Please transcribe exactly the lines from the line holding "broken.html: [298,464,337,514] ->" through the end of the data below, and skip any pictures.

* * * * *

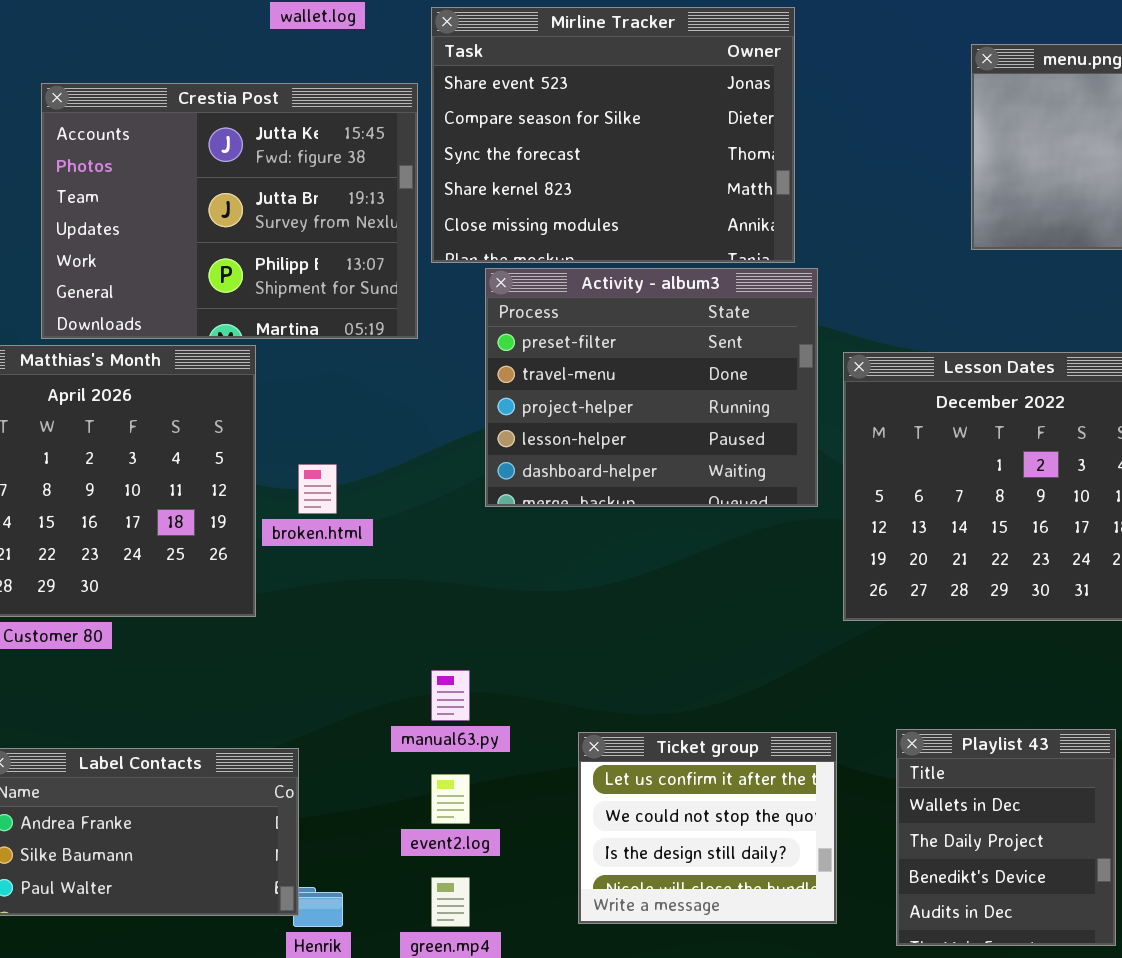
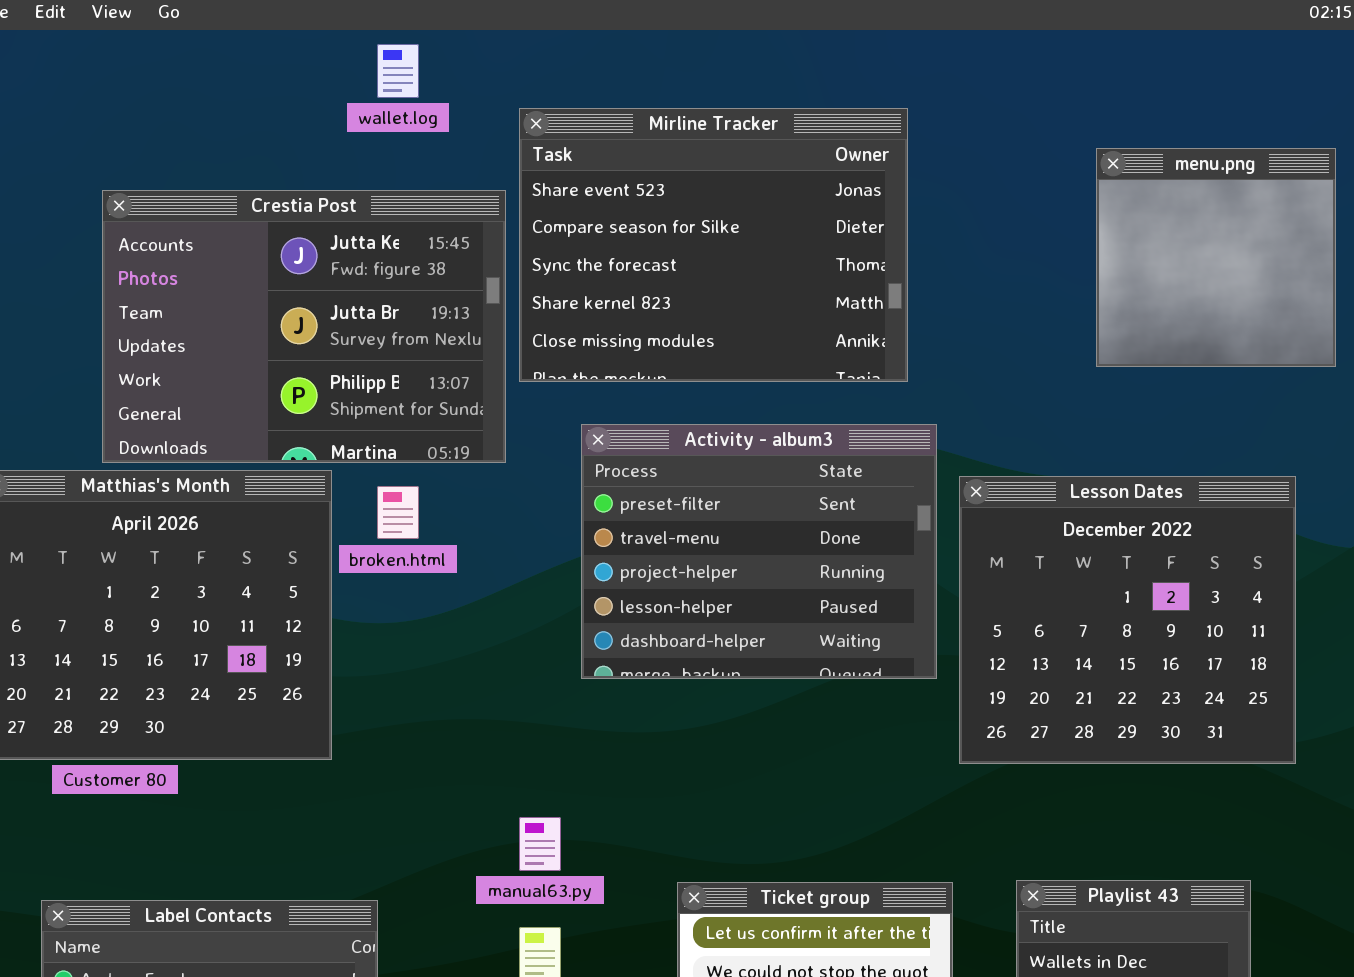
Activity - album3: [485,268,818,507] -> [581,424,937,679], moved
broken.html: [298,464,337,514] -> [377,486,419,539], moved

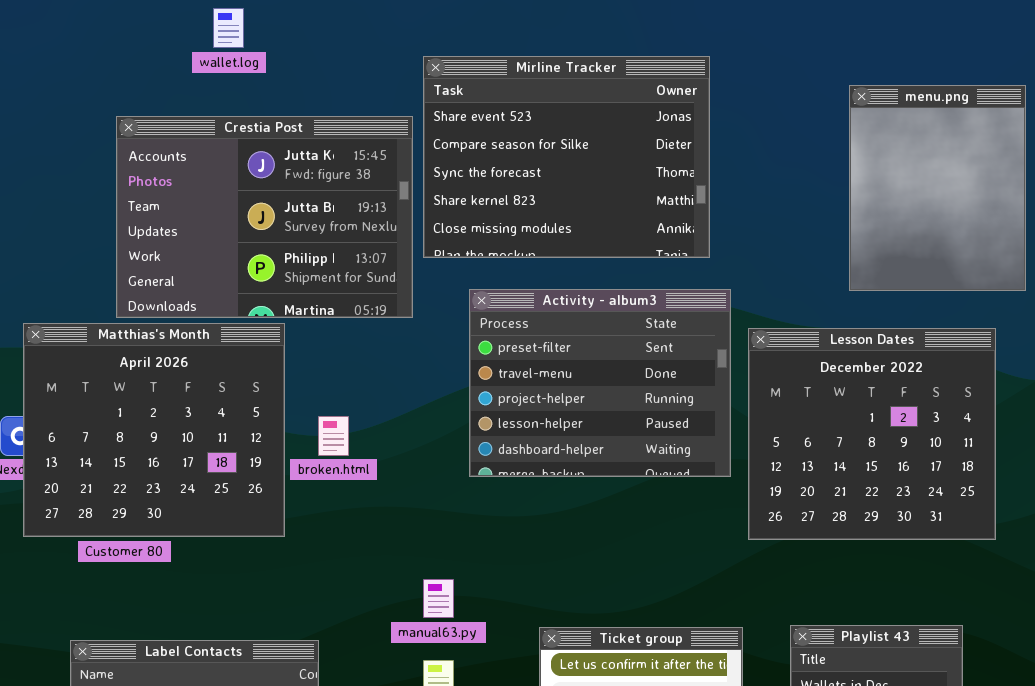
wallet.log: [377,44,419,98] -> [213,8,244,48], moved
menu.png: [1096,148,1336,367] -> [849,85,1026,291], resized
broken.html: [377,486,419,539] -> [318,416,349,456], moved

* * * * *

WRITTEN SOLUTION:
broken.html: [298,464,337,514] -> [377,486,419,539], moved

wallet.log: [377,44,419,98] -> [213,8,244,48], moved
menu.png: [1096,148,1336,367] -> [849,85,1026,291], resized
broken.html: [377,486,419,539] -> [318,416,349,456], moved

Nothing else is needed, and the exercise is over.